PROBLEM TO SOLVE | Please restate the data that follows word for word, with the pictures left out.

Image comparison data:
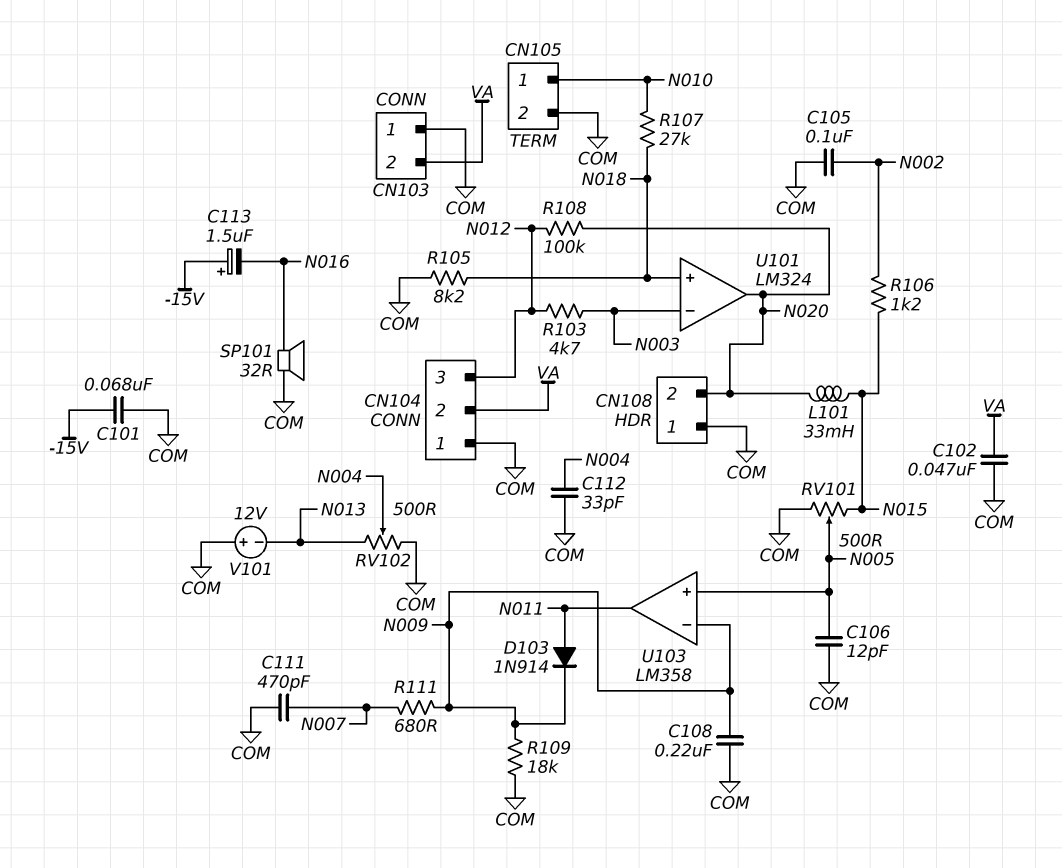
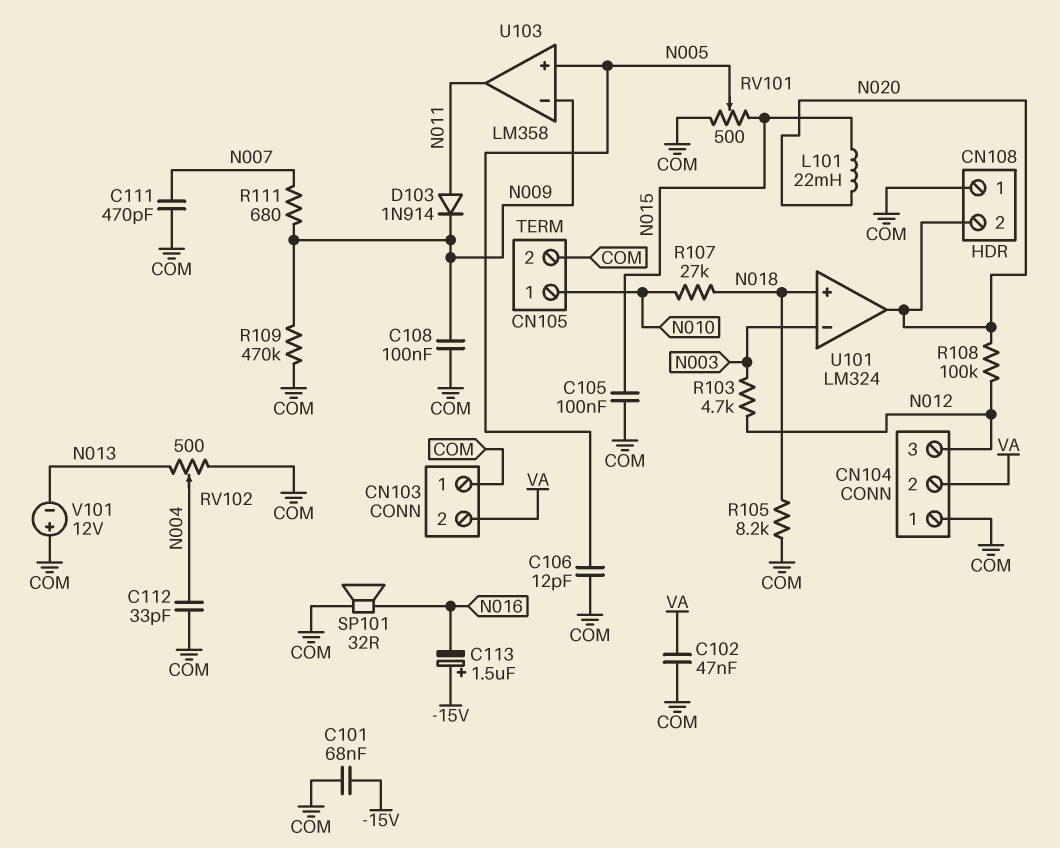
C105: 100nF (COM, N002) -> 100nF (COM, N015)
C108: 220nF (COM, N009) -> 100nF (COM, N009)
L101: 33mH (N015, N020) -> 22mH (N015, N020)
R106: 1.2k (N002, N015) -> none
R109: 18k (COM, N009) -> 470k (COM, N009)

EXPECTED ANSWER |
C105: 100nF (COM, N002) -> 100nF (COM, N015)
C108: 220nF (COM, N009) -> 100nF (COM, N009)
L101: 33mH (N015, N020) -> 22mH (N015, N020)
R106: 1.2k (N002, N015) -> none
R109: 18k (COM, N009) -> 470k (COM, N009)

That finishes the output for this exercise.